What the exercise asks
This task calls for copying every line of the records that includes the word "nonilikin".
Segment Start: Given data
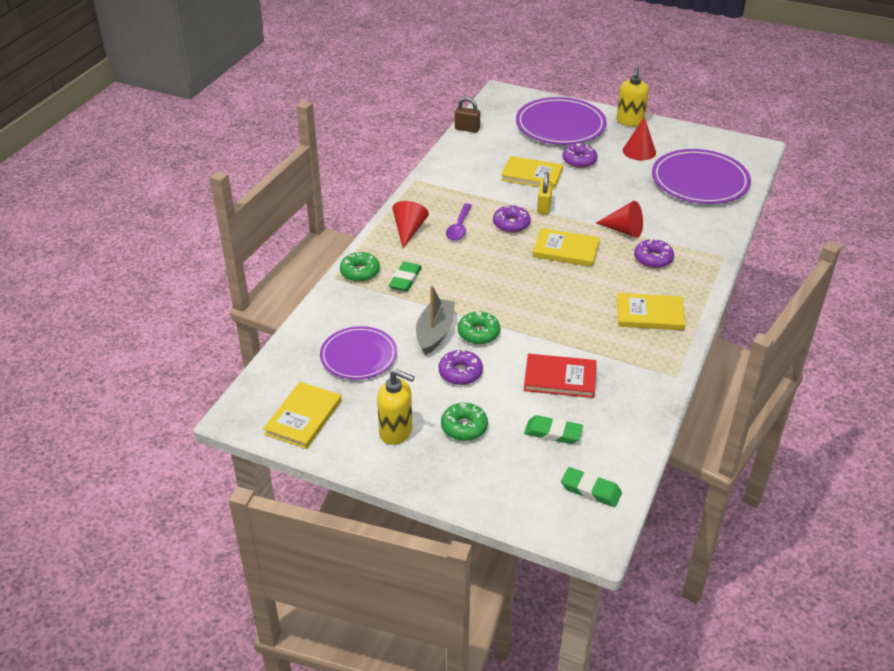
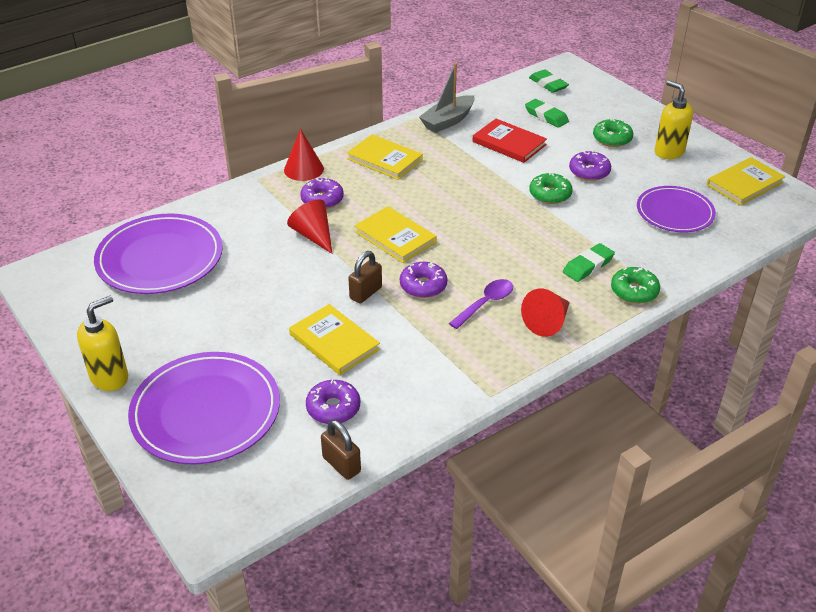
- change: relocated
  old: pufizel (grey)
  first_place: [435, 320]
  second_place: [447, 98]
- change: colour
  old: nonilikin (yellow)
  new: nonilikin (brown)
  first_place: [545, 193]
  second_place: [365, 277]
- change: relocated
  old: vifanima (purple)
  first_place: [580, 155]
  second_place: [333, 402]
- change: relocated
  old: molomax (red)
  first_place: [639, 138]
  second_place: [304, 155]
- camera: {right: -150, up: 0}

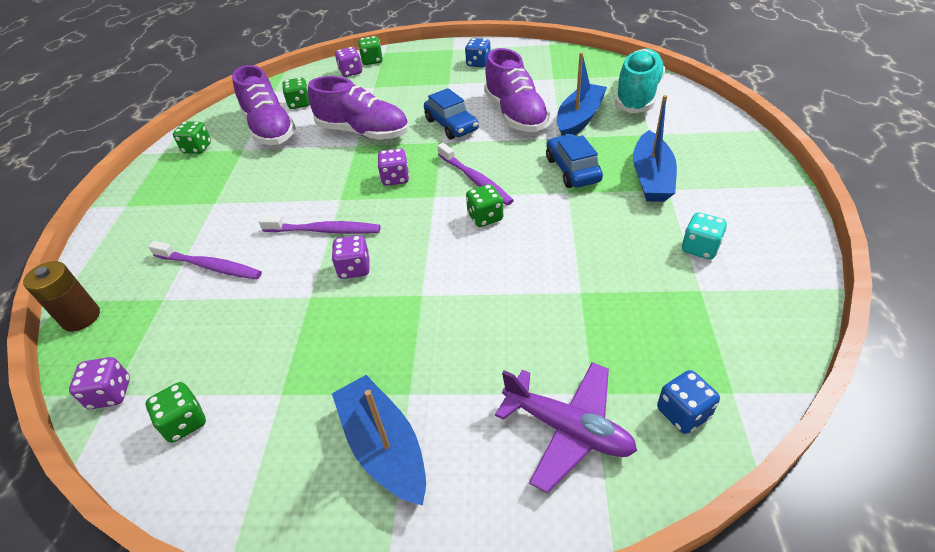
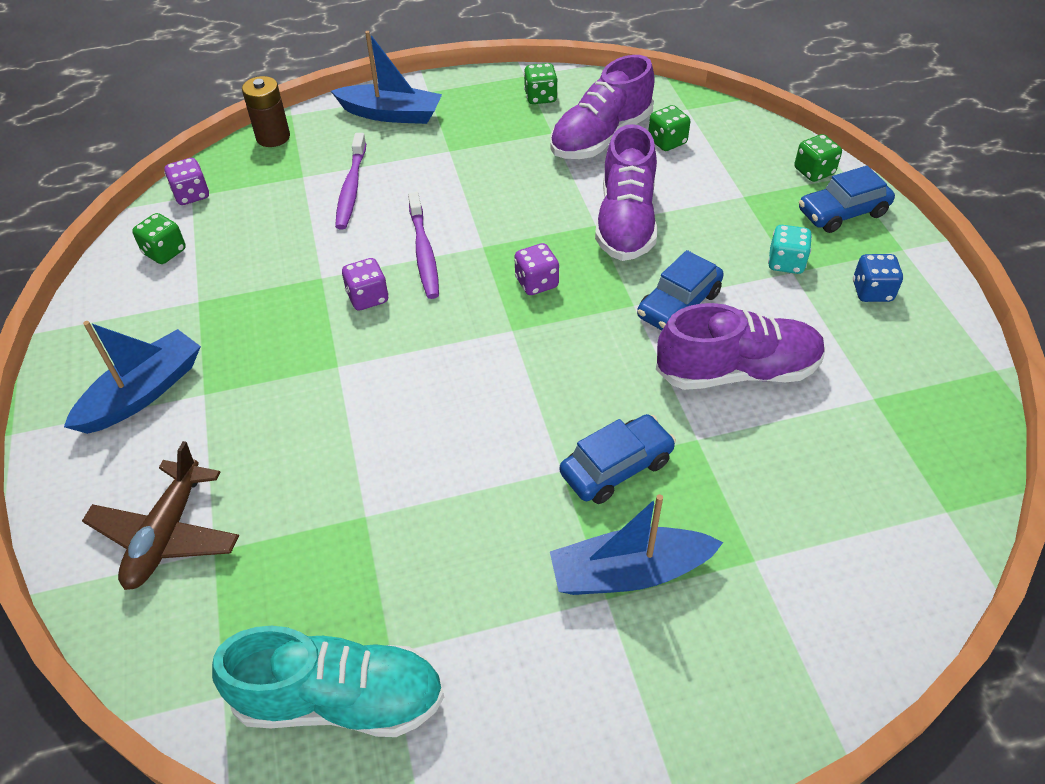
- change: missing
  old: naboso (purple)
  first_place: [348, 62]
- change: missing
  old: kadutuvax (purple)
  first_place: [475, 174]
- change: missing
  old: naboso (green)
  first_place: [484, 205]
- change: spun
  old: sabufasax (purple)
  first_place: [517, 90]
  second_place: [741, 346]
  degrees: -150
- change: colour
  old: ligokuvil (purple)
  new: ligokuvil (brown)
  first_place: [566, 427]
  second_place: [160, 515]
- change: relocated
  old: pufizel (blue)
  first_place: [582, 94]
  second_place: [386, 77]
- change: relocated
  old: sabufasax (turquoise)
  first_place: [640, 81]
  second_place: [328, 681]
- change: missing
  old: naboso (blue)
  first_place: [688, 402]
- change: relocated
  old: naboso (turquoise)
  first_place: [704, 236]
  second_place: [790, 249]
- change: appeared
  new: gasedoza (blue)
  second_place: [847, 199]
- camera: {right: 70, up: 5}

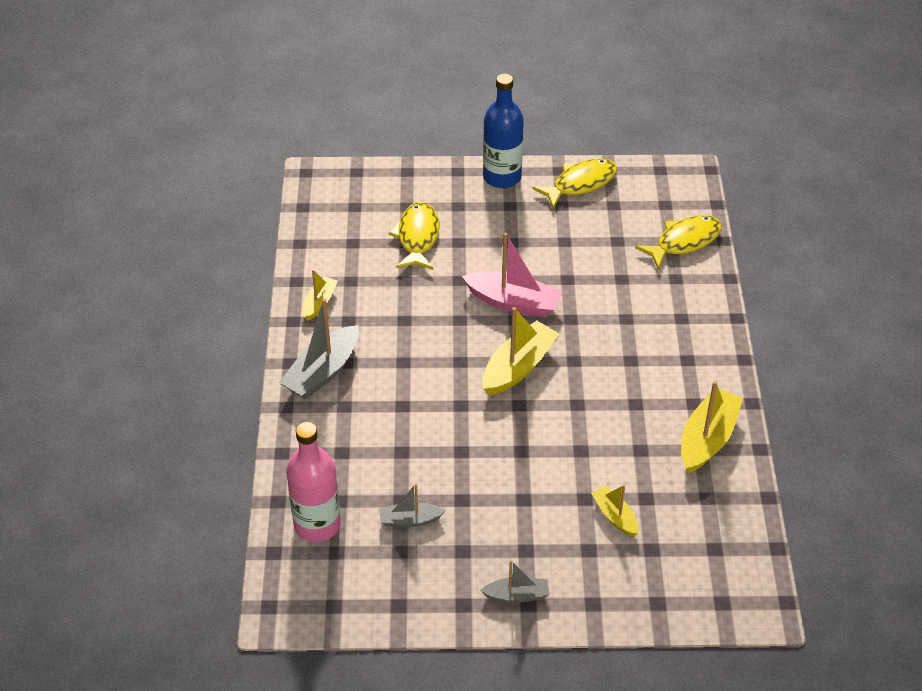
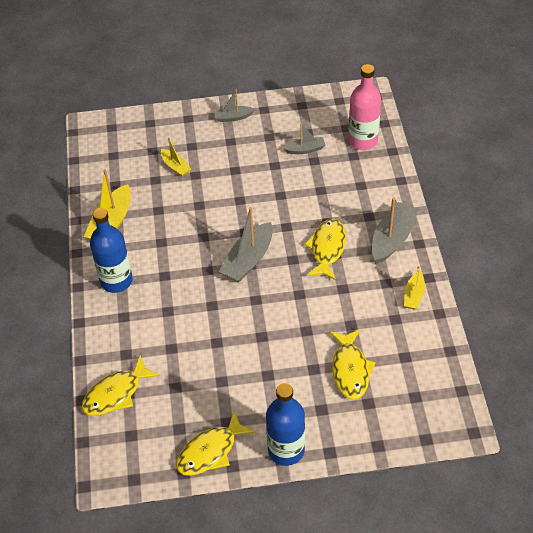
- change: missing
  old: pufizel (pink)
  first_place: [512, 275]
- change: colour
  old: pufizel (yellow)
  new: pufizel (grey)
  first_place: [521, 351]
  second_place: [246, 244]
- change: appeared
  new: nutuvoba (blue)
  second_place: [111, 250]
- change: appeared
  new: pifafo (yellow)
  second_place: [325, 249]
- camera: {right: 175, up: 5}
Segment End: Given data
Problem solution
  old: nonilikin (yellow)
  new: nonilikin (brown)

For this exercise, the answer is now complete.